*** Data to process ***

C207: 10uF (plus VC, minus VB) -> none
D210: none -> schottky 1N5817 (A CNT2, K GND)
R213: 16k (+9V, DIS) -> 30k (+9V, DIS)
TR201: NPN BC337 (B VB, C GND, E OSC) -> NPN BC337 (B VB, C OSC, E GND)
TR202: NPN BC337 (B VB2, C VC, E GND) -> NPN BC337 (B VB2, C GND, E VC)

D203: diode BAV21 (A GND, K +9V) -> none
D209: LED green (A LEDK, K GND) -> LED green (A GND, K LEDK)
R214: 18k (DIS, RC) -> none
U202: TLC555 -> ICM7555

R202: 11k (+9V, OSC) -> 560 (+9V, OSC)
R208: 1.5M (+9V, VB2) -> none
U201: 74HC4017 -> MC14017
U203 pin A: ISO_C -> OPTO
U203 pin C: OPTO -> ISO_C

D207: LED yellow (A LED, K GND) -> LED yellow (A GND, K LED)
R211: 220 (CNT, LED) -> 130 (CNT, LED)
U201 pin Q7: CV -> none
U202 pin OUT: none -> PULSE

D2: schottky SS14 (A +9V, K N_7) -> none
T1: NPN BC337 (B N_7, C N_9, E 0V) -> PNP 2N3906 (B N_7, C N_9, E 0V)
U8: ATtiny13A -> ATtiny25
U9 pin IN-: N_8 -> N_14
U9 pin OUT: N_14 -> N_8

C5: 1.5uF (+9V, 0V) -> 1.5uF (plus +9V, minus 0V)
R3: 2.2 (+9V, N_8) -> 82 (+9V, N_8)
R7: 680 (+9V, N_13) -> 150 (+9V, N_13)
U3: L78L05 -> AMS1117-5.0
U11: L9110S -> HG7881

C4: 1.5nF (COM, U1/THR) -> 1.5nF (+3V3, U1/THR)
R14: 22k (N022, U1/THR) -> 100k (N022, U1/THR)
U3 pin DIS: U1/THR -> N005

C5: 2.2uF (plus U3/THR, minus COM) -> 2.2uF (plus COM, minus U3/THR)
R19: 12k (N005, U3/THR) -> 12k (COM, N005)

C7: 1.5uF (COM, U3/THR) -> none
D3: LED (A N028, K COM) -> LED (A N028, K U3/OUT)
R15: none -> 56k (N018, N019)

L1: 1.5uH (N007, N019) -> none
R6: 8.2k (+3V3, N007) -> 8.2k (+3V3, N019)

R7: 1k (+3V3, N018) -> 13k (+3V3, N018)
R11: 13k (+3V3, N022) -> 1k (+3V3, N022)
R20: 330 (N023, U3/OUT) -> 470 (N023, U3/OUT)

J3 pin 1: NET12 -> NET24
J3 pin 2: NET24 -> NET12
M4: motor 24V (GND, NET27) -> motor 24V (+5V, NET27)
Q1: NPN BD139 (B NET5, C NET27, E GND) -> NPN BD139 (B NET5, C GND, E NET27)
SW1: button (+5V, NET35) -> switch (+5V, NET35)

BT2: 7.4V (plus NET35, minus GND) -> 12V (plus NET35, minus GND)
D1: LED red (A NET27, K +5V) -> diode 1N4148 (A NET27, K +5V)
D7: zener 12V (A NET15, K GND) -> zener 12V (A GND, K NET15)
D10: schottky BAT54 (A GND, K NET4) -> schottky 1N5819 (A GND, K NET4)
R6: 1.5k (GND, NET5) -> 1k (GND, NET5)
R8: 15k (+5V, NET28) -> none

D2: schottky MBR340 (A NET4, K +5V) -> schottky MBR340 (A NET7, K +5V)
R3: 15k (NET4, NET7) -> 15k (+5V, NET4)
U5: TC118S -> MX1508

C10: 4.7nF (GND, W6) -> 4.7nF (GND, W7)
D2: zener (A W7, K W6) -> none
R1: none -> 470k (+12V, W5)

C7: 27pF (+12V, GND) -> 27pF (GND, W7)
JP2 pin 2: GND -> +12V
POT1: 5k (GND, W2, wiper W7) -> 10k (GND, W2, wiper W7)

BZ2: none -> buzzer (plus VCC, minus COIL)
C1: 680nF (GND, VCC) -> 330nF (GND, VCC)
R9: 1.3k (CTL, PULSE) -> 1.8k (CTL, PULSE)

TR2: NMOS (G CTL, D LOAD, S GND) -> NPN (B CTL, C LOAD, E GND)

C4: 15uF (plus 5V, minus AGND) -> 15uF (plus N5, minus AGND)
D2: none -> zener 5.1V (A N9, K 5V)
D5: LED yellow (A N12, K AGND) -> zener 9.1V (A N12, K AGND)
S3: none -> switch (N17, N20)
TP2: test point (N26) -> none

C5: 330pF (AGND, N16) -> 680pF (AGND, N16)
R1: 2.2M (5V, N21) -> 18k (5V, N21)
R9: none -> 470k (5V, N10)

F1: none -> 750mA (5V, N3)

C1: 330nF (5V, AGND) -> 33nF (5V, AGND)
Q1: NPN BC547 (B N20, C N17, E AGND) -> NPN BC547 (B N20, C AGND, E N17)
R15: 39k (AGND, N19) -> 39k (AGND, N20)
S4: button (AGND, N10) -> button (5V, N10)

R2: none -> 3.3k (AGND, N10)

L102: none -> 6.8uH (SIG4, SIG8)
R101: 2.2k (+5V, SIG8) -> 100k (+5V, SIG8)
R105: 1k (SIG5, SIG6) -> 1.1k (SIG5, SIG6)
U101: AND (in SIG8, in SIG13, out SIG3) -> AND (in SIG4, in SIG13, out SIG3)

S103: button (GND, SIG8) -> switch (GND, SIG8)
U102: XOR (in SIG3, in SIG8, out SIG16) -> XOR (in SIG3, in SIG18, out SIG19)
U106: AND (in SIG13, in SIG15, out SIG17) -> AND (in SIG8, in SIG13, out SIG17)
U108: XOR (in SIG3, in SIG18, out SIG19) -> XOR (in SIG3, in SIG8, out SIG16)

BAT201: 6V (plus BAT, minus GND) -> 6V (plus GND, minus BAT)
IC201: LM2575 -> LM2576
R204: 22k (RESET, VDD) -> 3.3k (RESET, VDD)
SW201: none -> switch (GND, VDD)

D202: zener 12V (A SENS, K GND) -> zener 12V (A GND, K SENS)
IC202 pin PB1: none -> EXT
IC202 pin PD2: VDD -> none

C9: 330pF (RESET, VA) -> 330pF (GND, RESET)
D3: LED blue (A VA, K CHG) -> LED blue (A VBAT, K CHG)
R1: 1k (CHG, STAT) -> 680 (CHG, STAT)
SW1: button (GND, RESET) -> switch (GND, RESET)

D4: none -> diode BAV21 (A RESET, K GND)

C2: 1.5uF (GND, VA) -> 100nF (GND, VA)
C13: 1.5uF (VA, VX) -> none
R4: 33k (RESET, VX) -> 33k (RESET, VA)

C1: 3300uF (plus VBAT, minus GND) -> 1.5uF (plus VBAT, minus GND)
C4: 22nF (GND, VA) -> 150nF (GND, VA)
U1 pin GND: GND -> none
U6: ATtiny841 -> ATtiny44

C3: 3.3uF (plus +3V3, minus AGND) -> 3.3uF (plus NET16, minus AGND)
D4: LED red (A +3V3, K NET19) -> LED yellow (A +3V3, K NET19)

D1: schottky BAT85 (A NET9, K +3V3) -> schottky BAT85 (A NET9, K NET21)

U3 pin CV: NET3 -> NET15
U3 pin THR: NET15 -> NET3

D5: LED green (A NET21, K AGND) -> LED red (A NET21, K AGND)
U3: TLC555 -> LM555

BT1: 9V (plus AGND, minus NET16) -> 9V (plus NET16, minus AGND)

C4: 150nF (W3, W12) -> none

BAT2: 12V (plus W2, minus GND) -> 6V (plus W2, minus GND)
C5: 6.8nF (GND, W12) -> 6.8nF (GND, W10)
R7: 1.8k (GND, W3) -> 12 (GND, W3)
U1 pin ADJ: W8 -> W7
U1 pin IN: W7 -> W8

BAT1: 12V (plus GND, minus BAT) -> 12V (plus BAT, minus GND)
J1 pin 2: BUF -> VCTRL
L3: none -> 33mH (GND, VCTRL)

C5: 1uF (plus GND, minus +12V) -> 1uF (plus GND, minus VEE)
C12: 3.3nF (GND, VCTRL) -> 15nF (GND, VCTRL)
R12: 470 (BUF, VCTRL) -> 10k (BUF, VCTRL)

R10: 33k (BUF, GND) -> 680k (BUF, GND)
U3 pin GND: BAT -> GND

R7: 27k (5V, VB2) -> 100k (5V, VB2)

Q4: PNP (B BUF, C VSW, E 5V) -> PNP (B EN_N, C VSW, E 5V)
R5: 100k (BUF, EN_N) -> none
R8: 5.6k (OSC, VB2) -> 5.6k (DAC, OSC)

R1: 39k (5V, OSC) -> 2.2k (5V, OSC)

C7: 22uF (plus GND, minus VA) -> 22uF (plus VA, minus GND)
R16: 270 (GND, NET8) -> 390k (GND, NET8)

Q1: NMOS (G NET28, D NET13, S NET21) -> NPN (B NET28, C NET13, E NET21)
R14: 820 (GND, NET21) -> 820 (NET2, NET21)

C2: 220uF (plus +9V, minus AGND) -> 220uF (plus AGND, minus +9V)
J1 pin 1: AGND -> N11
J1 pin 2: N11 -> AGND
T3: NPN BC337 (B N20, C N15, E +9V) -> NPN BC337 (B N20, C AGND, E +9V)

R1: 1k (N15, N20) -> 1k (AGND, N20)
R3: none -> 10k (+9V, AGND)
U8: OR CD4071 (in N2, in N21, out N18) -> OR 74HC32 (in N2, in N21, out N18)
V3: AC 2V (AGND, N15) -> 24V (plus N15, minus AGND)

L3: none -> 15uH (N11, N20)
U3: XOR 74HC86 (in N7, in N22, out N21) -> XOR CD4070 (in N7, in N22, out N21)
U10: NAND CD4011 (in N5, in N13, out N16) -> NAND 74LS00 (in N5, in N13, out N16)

***

Exercise goal
Among the records above, only the lines between the line holding "U8: ATtiny13A -> ATtiny25" and the line holding "U3 pin DIS: U1/THR -> N005", inclusive, are to be output, exactly as written.

Task answer
U8: ATtiny13A -> ATtiny25
U9 pin IN-: N_8 -> N_14
U9 pin OUT: N_14 -> N_8

C5: 1.5uF (+9V, 0V) -> 1.5uF (plus +9V, minus 0V)
R3: 2.2 (+9V, N_8) -> 82 (+9V, N_8)
R7: 680 (+9V, N_13) -> 150 (+9V, N_13)
U3: L78L05 -> AMS1117-5.0
U11: L9110S -> HG7881

C4: 1.5nF (COM, U1/THR) -> 1.5nF (+3V3, U1/THR)
R14: 22k (N022, U1/THR) -> 100k (N022, U1/THR)
U3 pin DIS: U1/THR -> N005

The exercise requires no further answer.